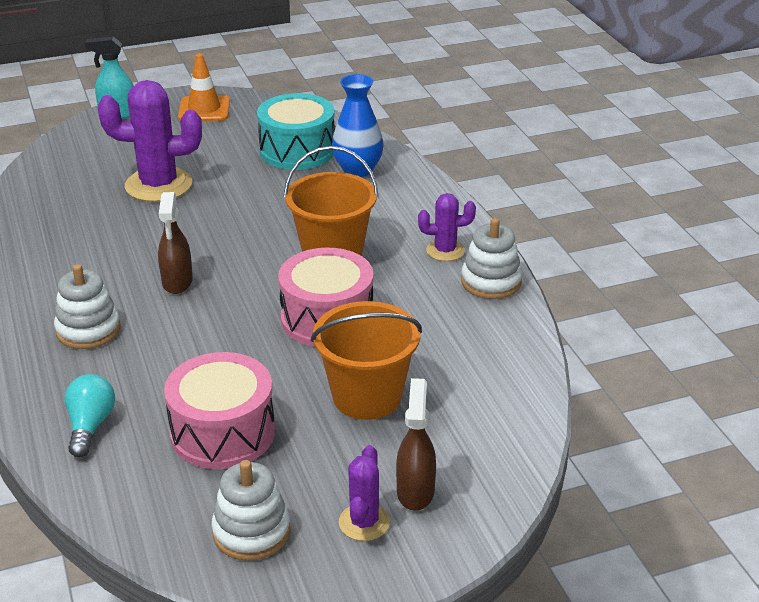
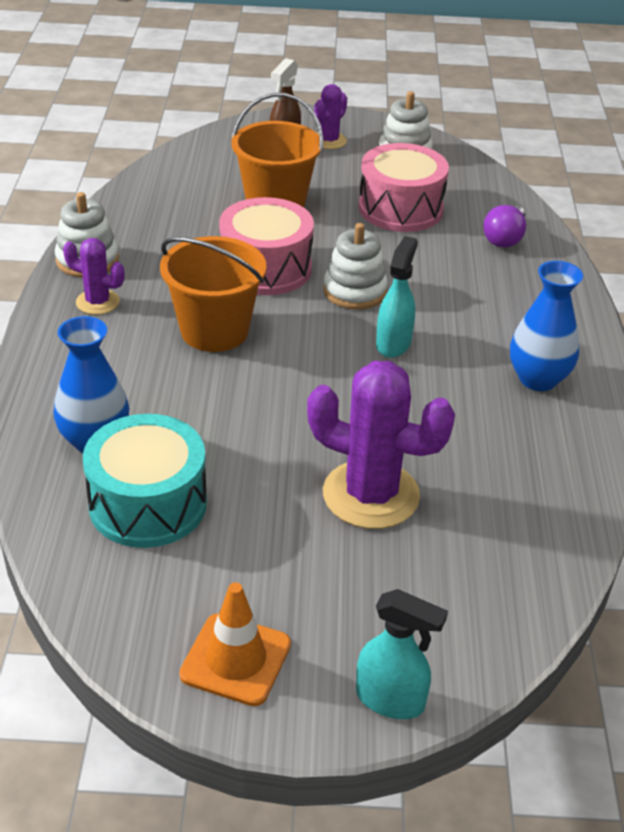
camera: 160 degrees left, 5 degrees up
(44, 285) = (538, 379): none -> blue vase
(88, 330) = (496, 317): white stacking toy -> white stacking toy (355, 291)
(90, 426) = (504, 238): turquoise light bulb -> purple light bulb
(177, 282) = (393, 343): brown spray bottle -> turquoise spray bottle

DIRECTIONS FOR THIS TASK: Replicate the material above verbatim; images stay out of the copy.

SOLUTION TO THE EXERCISE:
camera: 160 degrees left, 5 degrees up
(44, 285) = (538, 379): none -> blue vase
(88, 330) = (496, 317): white stacking toy -> white stacking toy (355, 291)
(90, 426) = (504, 238): turquoise light bulb -> purple light bulb
(177, 282) = (393, 343): brown spray bottle -> turquoise spray bottle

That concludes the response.